──────── Data under study

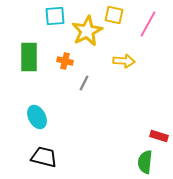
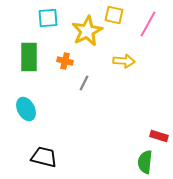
cyan square: moved 7 px left, 2 px down
cyan ellipse: moved 11 px left, 8 px up
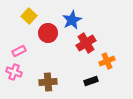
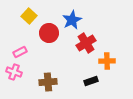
red circle: moved 1 px right
pink rectangle: moved 1 px right, 1 px down
orange cross: rotated 21 degrees clockwise
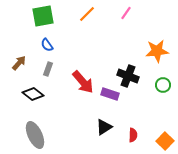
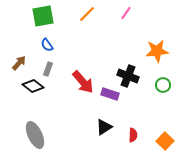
black diamond: moved 8 px up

────────────────

▸ Exercise description: In the records above, how many lines include "left"? Give that number and nothing more.

▸ Result of this task: 2